■ **Extracted records**:
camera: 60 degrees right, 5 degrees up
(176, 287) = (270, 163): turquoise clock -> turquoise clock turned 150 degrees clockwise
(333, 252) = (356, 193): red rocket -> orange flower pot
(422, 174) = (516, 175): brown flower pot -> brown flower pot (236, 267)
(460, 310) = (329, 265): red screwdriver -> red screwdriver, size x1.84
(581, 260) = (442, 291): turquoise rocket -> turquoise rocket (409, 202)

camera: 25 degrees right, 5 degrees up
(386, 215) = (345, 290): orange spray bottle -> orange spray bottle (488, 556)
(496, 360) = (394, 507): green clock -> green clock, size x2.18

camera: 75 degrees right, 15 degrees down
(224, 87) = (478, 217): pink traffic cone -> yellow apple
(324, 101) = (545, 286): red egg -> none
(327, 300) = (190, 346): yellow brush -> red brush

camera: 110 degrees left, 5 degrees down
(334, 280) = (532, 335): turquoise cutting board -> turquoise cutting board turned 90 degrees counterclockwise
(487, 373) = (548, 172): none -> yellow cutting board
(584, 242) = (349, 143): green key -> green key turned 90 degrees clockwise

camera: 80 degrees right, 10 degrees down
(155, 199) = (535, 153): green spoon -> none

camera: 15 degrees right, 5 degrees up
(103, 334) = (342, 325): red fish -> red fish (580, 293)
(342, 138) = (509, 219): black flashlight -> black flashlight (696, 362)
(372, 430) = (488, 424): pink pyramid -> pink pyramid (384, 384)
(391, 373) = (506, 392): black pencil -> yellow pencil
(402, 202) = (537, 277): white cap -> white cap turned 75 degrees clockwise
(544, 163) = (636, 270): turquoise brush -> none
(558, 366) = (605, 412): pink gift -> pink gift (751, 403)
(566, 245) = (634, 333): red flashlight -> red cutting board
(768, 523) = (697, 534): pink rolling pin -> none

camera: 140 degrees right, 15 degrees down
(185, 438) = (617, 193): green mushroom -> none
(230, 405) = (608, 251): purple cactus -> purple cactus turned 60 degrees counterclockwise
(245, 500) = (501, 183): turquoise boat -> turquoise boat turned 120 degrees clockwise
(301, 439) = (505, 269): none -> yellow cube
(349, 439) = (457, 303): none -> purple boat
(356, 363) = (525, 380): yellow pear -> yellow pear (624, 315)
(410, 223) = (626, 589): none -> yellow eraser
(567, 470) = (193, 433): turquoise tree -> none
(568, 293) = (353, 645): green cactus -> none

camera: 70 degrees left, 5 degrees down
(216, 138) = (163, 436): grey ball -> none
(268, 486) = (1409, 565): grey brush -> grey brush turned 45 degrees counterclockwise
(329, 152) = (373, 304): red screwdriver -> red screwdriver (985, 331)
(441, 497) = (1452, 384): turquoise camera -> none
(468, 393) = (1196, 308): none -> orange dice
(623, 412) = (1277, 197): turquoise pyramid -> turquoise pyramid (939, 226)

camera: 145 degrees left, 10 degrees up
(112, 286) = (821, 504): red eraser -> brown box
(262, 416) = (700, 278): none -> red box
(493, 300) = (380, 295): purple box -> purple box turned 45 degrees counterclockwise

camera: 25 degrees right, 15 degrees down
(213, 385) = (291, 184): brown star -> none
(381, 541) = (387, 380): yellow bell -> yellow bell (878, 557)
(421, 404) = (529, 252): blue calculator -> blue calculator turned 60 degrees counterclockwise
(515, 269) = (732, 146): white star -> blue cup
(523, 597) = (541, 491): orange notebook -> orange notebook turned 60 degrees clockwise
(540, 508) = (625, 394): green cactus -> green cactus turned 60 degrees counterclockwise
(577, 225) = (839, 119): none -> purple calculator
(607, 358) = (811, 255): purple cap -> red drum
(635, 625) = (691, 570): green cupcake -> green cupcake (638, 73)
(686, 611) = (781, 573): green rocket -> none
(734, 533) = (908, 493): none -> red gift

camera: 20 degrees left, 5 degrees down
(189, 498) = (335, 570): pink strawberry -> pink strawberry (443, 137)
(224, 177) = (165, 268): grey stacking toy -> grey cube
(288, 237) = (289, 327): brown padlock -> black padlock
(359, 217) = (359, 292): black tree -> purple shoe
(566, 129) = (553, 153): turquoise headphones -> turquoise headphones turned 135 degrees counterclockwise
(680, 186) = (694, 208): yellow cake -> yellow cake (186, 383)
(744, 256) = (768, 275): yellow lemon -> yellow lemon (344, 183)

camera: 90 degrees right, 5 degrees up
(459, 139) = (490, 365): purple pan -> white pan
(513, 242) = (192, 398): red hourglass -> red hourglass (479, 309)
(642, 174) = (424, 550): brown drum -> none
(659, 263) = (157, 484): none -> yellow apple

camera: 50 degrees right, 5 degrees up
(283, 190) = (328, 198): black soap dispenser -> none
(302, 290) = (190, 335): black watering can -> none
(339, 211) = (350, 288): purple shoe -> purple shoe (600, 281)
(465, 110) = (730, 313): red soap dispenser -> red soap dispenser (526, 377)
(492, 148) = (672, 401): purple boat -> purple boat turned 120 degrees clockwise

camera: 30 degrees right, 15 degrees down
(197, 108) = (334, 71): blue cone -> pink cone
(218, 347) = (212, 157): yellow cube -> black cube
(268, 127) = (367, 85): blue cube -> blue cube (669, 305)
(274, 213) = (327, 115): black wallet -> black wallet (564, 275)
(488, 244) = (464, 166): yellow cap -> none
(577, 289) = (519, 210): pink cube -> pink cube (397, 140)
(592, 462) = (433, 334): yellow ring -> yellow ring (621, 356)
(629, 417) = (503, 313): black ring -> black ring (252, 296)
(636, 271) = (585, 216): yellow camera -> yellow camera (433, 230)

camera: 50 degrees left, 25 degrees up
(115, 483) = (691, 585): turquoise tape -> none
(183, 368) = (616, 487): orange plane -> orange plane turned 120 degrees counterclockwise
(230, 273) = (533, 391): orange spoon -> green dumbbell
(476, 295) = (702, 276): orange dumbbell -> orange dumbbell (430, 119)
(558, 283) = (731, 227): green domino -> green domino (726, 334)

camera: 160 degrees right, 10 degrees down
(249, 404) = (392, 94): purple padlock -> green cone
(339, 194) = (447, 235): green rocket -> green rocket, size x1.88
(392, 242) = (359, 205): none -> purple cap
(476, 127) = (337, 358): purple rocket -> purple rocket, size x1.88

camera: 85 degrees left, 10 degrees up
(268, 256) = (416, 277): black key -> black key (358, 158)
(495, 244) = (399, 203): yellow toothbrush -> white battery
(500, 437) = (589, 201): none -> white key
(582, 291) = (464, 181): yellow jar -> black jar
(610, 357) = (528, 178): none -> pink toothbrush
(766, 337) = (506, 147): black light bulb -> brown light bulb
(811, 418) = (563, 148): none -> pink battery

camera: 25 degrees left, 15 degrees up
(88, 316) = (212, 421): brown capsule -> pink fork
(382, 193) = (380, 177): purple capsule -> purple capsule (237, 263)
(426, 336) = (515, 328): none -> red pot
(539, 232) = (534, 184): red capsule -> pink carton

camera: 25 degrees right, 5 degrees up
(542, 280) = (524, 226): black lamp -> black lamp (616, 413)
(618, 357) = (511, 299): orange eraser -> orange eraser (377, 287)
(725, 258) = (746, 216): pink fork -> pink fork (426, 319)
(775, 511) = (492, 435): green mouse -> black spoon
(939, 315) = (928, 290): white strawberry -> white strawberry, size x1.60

■ **Exercise directions**:
What is needed is a word-for-word restatement of every line from the one with "(230, 273) = (533, 391): orange" to the end of the entries above.

■ **Exercise response**:
(230, 273) = (533, 391): orange spoon -> green dumbbell
(476, 295) = (702, 276): orange dumbbell -> orange dumbbell (430, 119)
(558, 283) = (731, 227): green domino -> green domino (726, 334)

camera: 160 degrees right, 10 degrees down
(249, 404) = (392, 94): purple padlock -> green cone
(339, 194) = (447, 235): green rocket -> green rocket, size x1.88
(392, 242) = (359, 205): none -> purple cap
(476, 127) = (337, 358): purple rocket -> purple rocket, size x1.88

camera: 85 degrees left, 10 degrees up
(268, 256) = (416, 277): black key -> black key (358, 158)
(495, 244) = (399, 203): yellow toothbrush -> white battery
(500, 437) = (589, 201): none -> white key
(582, 291) = (464, 181): yellow jar -> black jar
(610, 357) = (528, 178): none -> pink toothbrush
(766, 337) = (506, 147): black light bulb -> brown light bulb
(811, 418) = (563, 148): none -> pink battery

camera: 25 degrees left, 15 degrees up
(88, 316) = (212, 421): brown capsule -> pink fork
(382, 193) = (380, 177): purple capsule -> purple capsule (237, 263)
(426, 336) = (515, 328): none -> red pot
(539, 232) = (534, 184): red capsule -> pink carton

camera: 25 degrees right, 5 degrees up
(542, 280) = (524, 226): black lamp -> black lamp (616, 413)
(618, 357) = (511, 299): orange eraser -> orange eraser (377, 287)
(725, 258) = (746, 216): pink fork -> pink fork (426, 319)
(775, 511) = (492, 435): green mouse -> black spoon
(939, 315) = (928, 290): white strawberry -> white strawberry, size x1.60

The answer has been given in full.